*** Opening Listed records ***
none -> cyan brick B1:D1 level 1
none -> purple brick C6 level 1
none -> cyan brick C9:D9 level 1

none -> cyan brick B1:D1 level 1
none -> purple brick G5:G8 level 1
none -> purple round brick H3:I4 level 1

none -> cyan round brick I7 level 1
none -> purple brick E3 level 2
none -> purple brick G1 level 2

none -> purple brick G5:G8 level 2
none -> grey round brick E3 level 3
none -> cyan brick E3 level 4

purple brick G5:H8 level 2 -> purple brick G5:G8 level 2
*** Closing Listed records ***
*** Opening Listed records ***
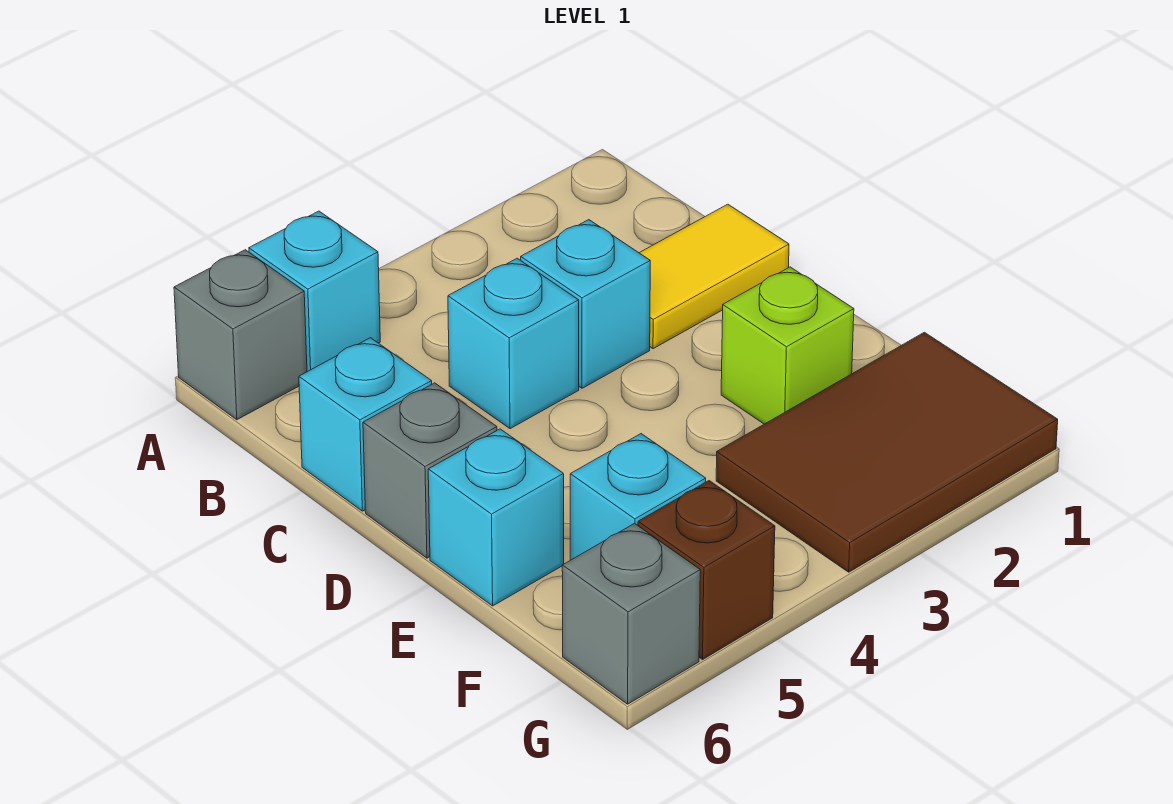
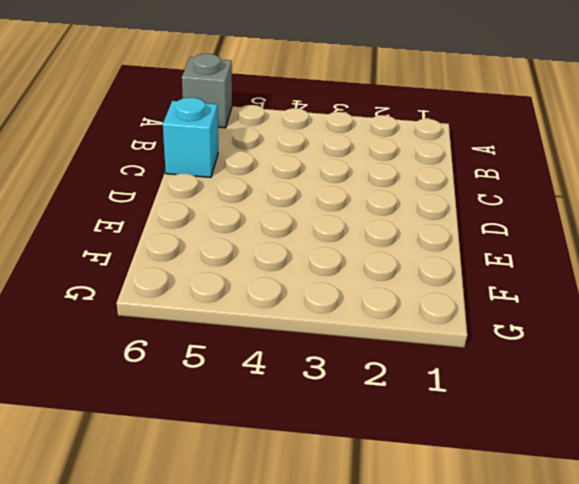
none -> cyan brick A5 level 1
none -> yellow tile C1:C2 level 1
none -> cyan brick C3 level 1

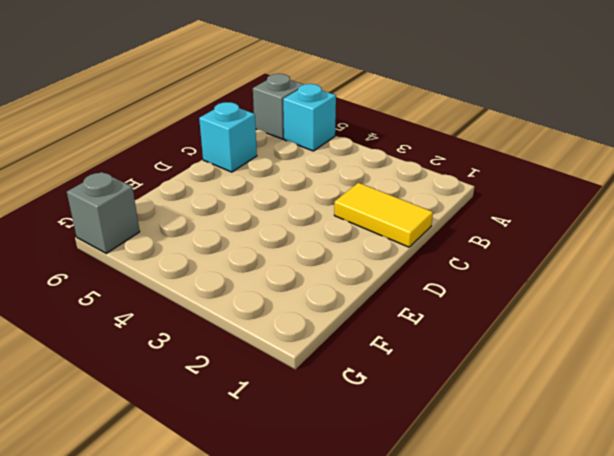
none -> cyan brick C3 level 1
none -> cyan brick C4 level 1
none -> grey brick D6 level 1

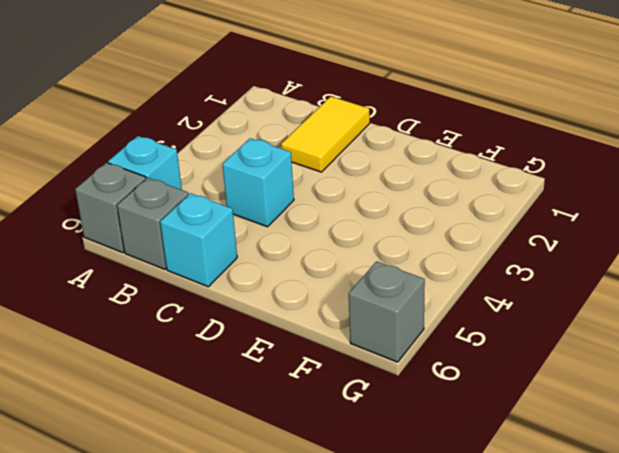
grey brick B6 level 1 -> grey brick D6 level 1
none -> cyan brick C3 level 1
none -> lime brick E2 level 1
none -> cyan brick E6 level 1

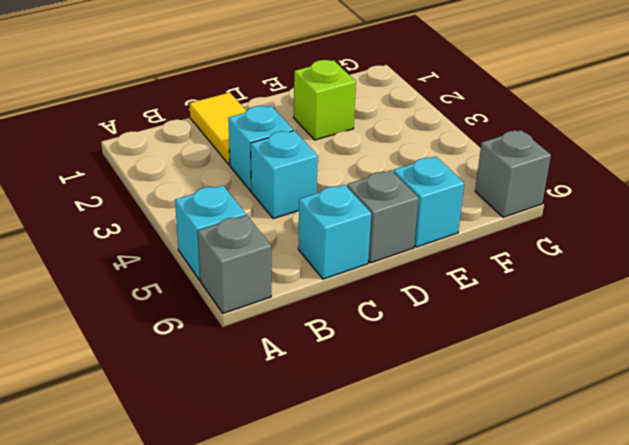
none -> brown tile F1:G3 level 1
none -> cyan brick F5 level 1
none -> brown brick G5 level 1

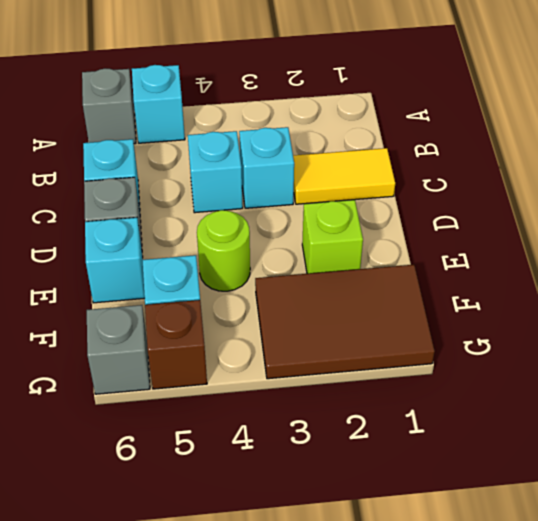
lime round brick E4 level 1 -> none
*** Closing Listed records ***
- _Instructions for the task_
In the records above, find each line with the word "lime" and copy it out.

- _Result of the exercise_
none -> lime brick E2 level 1
lime round brick E4 level 1 -> none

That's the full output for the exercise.